*Records supplied*.
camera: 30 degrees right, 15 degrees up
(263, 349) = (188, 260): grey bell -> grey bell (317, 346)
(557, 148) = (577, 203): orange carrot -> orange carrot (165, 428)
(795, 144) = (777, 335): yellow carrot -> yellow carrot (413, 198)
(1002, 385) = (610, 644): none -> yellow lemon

--

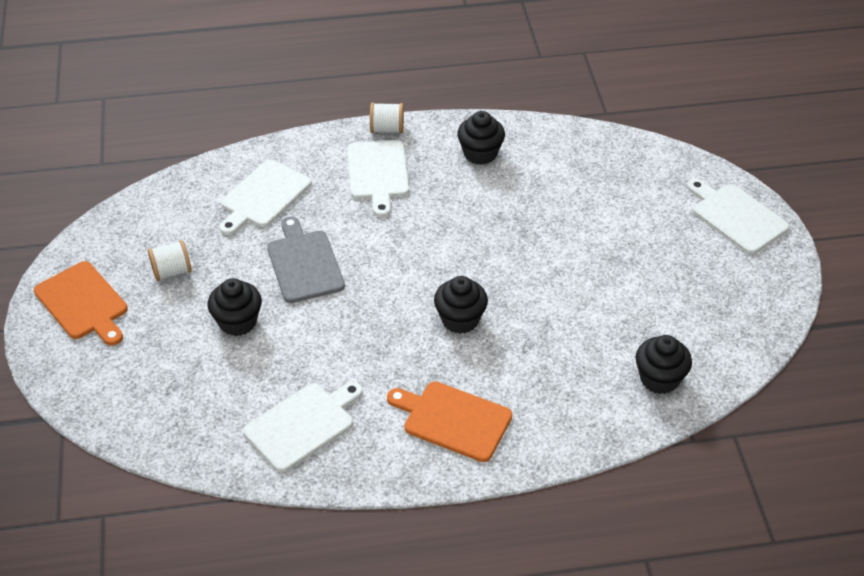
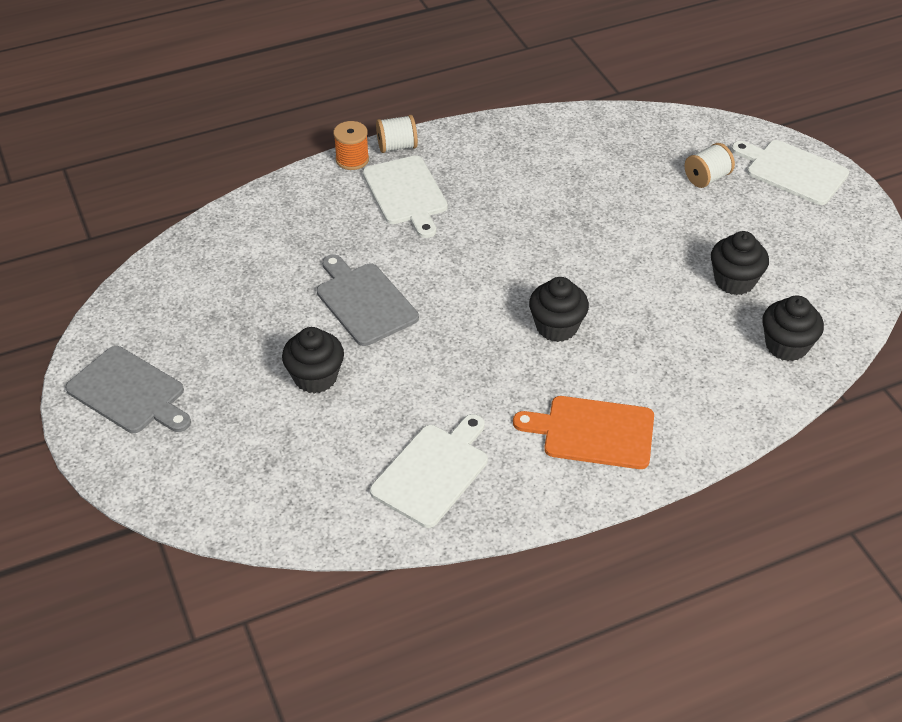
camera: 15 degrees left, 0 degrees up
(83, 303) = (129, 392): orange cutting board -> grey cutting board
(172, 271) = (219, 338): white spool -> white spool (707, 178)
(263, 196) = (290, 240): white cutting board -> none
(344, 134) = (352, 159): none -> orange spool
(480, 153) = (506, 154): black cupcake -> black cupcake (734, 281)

--

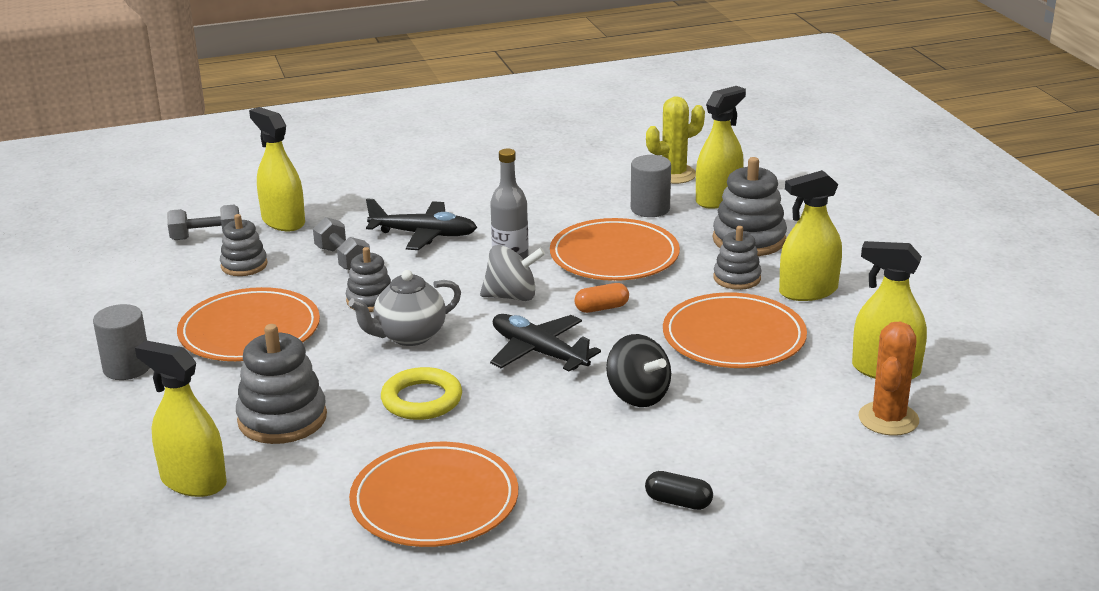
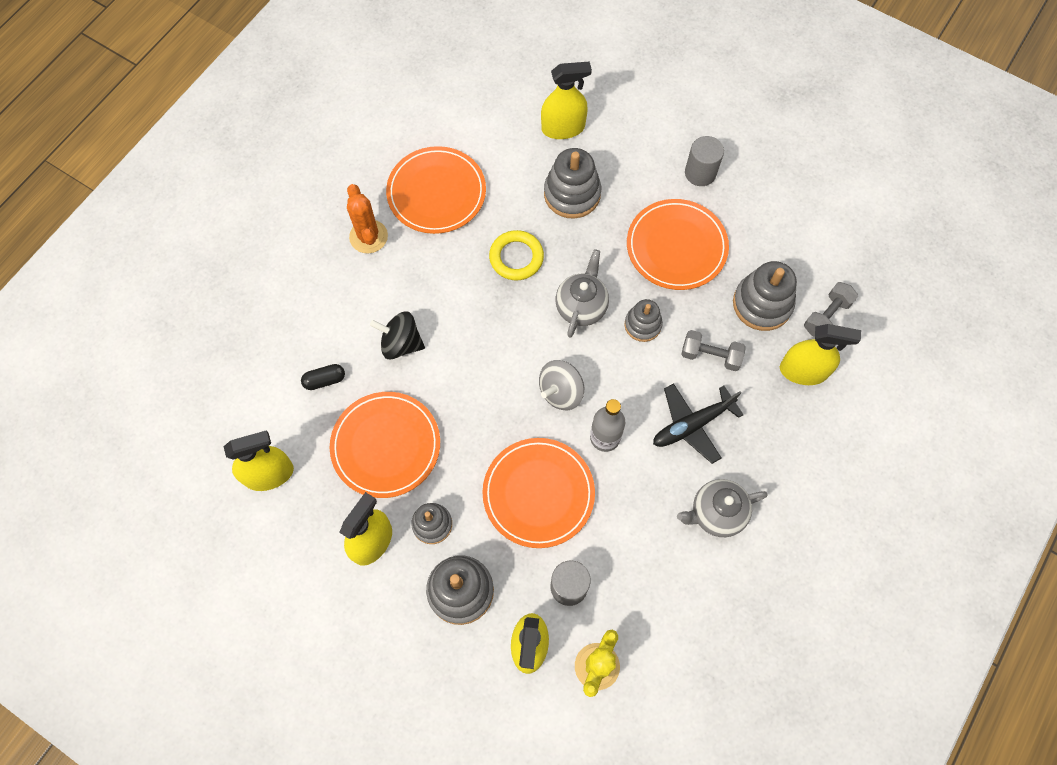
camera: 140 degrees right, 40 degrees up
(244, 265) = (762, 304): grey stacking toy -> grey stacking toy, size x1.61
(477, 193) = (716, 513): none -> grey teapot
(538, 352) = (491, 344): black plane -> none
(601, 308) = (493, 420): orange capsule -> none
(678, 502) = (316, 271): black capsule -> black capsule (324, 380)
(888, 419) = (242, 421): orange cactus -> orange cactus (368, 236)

*What the task asks*. After locating the line holding "camera: 30 degrees right, 15 degrees up" above, output exactly that line and every line after it through the line holding "(1002, 385) = (610, 644): none". Include nothing else.

*The answer*.
camera: 30 degrees right, 15 degrees up
(263, 349) = (188, 260): grey bell -> grey bell (317, 346)
(557, 148) = (577, 203): orange carrot -> orange carrot (165, 428)
(795, 144) = (777, 335): yellow carrot -> yellow carrot (413, 198)
(1002, 385) = (610, 644): none -> yellow lemon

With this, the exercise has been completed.